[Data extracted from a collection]
○ ○ ○
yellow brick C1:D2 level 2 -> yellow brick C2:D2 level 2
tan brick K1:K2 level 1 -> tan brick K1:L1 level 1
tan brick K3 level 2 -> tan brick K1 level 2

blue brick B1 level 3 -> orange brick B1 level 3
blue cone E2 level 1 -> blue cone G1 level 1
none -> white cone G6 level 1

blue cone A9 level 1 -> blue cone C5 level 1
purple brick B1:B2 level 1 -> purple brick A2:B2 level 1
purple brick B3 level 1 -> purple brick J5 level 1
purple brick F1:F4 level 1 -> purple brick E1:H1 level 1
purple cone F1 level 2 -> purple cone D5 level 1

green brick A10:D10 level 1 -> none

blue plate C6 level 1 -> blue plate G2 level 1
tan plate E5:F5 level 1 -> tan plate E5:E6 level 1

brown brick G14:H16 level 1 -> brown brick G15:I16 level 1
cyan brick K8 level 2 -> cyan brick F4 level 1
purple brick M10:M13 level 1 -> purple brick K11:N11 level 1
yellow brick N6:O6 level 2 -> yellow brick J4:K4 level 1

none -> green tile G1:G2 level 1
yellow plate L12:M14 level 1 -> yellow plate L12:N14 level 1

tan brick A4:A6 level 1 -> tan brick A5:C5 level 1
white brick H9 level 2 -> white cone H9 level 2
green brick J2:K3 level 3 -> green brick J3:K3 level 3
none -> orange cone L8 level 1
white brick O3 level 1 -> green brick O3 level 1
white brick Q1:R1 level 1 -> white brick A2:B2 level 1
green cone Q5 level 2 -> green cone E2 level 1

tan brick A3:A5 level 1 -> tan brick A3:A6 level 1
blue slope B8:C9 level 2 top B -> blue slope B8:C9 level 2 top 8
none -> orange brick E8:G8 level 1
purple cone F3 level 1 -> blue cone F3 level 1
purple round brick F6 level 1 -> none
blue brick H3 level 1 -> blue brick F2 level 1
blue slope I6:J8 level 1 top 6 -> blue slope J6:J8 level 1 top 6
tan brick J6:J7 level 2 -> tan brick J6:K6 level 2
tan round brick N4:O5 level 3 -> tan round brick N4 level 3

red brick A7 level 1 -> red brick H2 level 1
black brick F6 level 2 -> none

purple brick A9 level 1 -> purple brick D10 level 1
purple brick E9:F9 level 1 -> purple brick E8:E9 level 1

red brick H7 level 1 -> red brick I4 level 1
○ ○ ○
Work request: Reprint exactly the lines above that start at the one with "purple brick F1:F4" and end at the one with "tan plate E5:F5", keeping both and adding none.

Written solution:
purple brick F1:F4 level 1 -> purple brick E1:H1 level 1
purple cone F1 level 2 -> purple cone D5 level 1

green brick A10:D10 level 1 -> none

blue plate C6 level 1 -> blue plate G2 level 1
tan plate E5:F5 level 1 -> tan plate E5:E6 level 1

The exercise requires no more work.